ASSIGNMENT - Give again, exactly as written, the lines of the records below from the line with "(1228, 293) = (424, 341): none -> black fish" to the line with "(678, 381) = (797, 376): white". Both end lines count; pictures do not.

RECORDS FOR THE TASK -
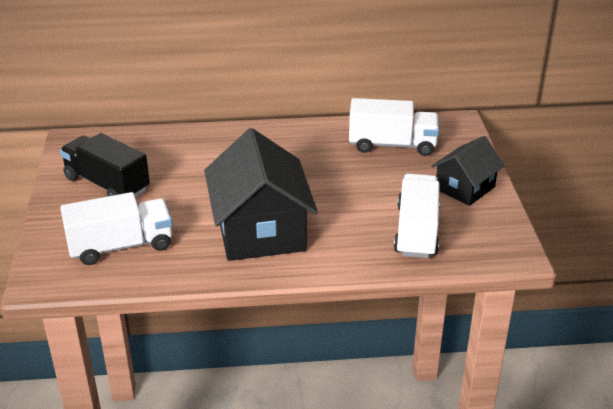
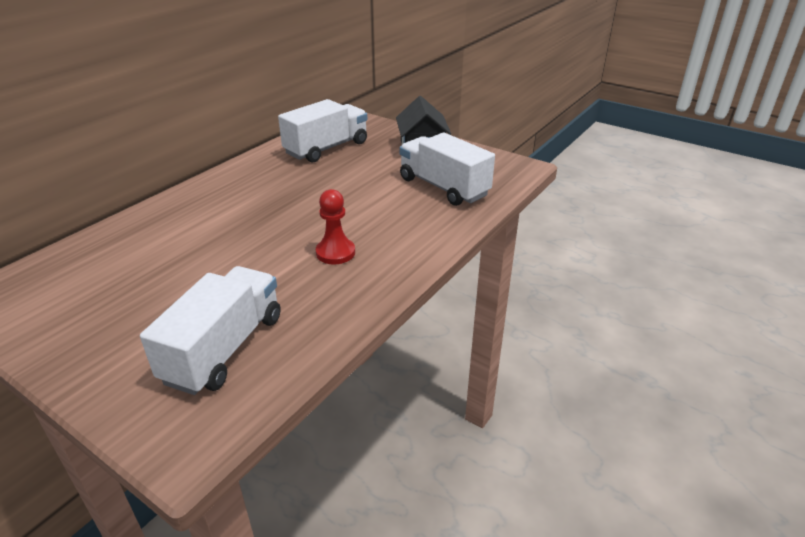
camera: 50 degrees left, 0 degrees up
(107, 184) = (105, 309): black truck -> none
(260, 231) = (335, 253): black house -> red pawn

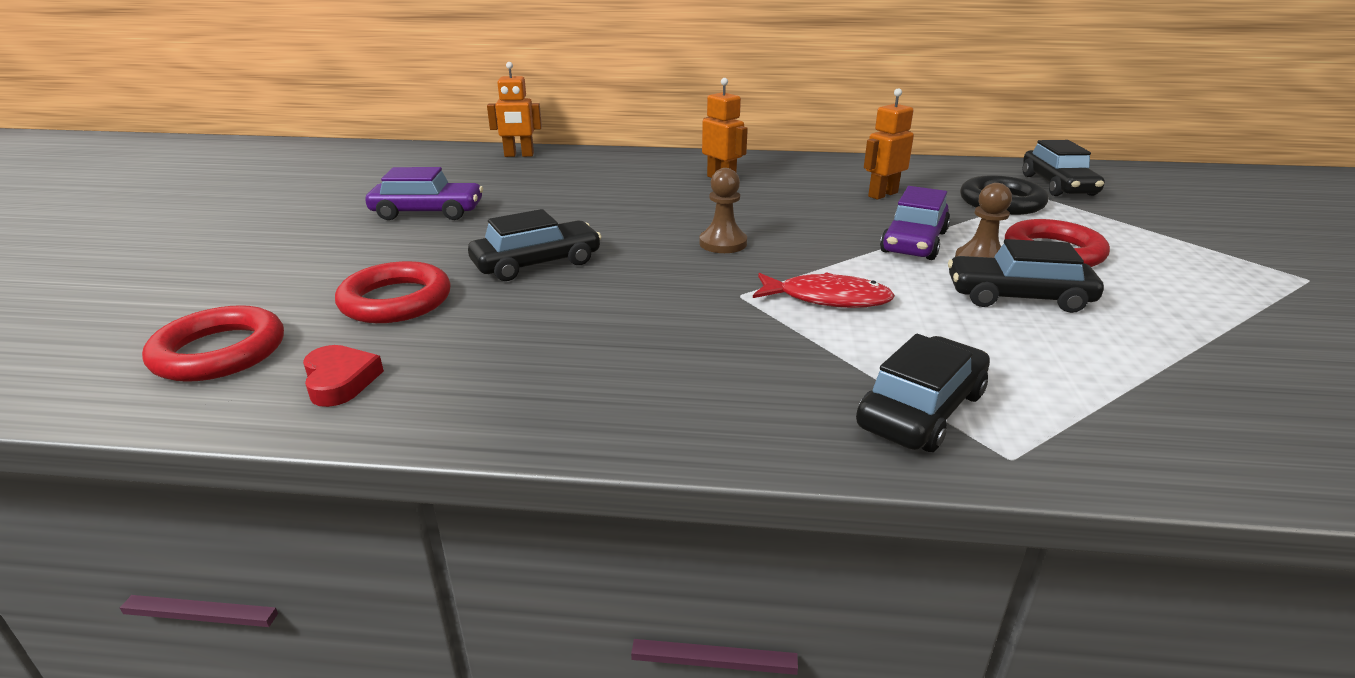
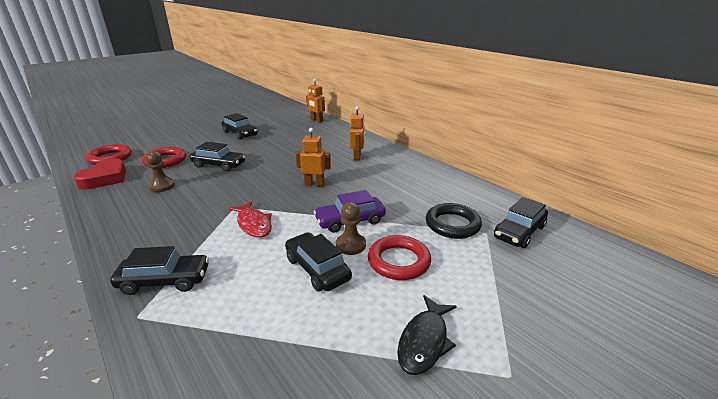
camera: 45 degrees right, 0 degrees up
(340, 381) = (105, 178): red heart -> red heart, size x1.64
(428, 212) = (240, 134): purple car -> black car
(723, 243) = (283, 184): brown pawn -> brown pawn (162, 186)
(882, 194) = (403, 193): orange robot -> orange robot (314, 184)
(1228, 293) = (424, 341): none -> black fish

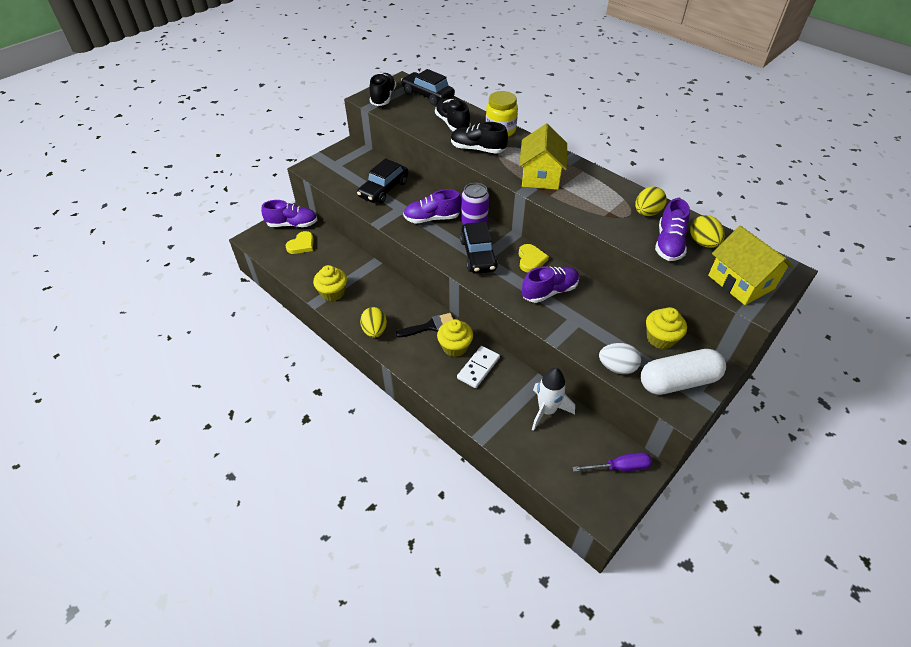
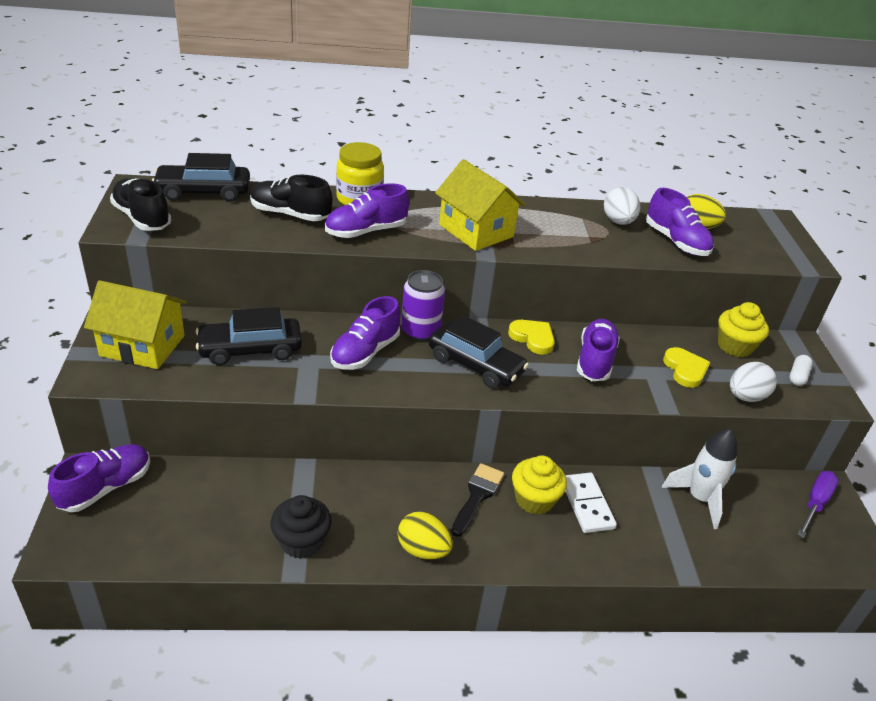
camera: 50 degrees left, 10 degrees down
(301, 245) = (162, 507): yellow heart -> yellow heart (685, 369)
(333, 293) = (301, 541): yellow cupcake -> black cupcake
(384, 189) = (250, 349): black car -> black car turned 90 degrees clockwise
(477, 149) = (366, 231): black shoe -> purple shoe
(647, 213) = (618, 222): yellow egg -> white egg
(678, 381) = (797, 376): white capsule -> white capsule, size x0.41
(741, 282) = (768, 247): yellow house -> yellow house (142, 345)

REPLY TO THE TASK -
(1228, 293) = (424, 341): none -> black fish

camera: 50 degrees left, 10 degrees down
(301, 245) = (162, 507): yellow heart -> yellow heart (685, 369)
(333, 293) = (301, 541): yellow cupcake -> black cupcake
(384, 189) = (250, 349): black car -> black car turned 90 degrees clockwise
(477, 149) = (366, 231): black shoe -> purple shoe
(647, 213) = (618, 222): yellow egg -> white egg
(678, 381) = (797, 376): white capsule -> white capsule, size x0.41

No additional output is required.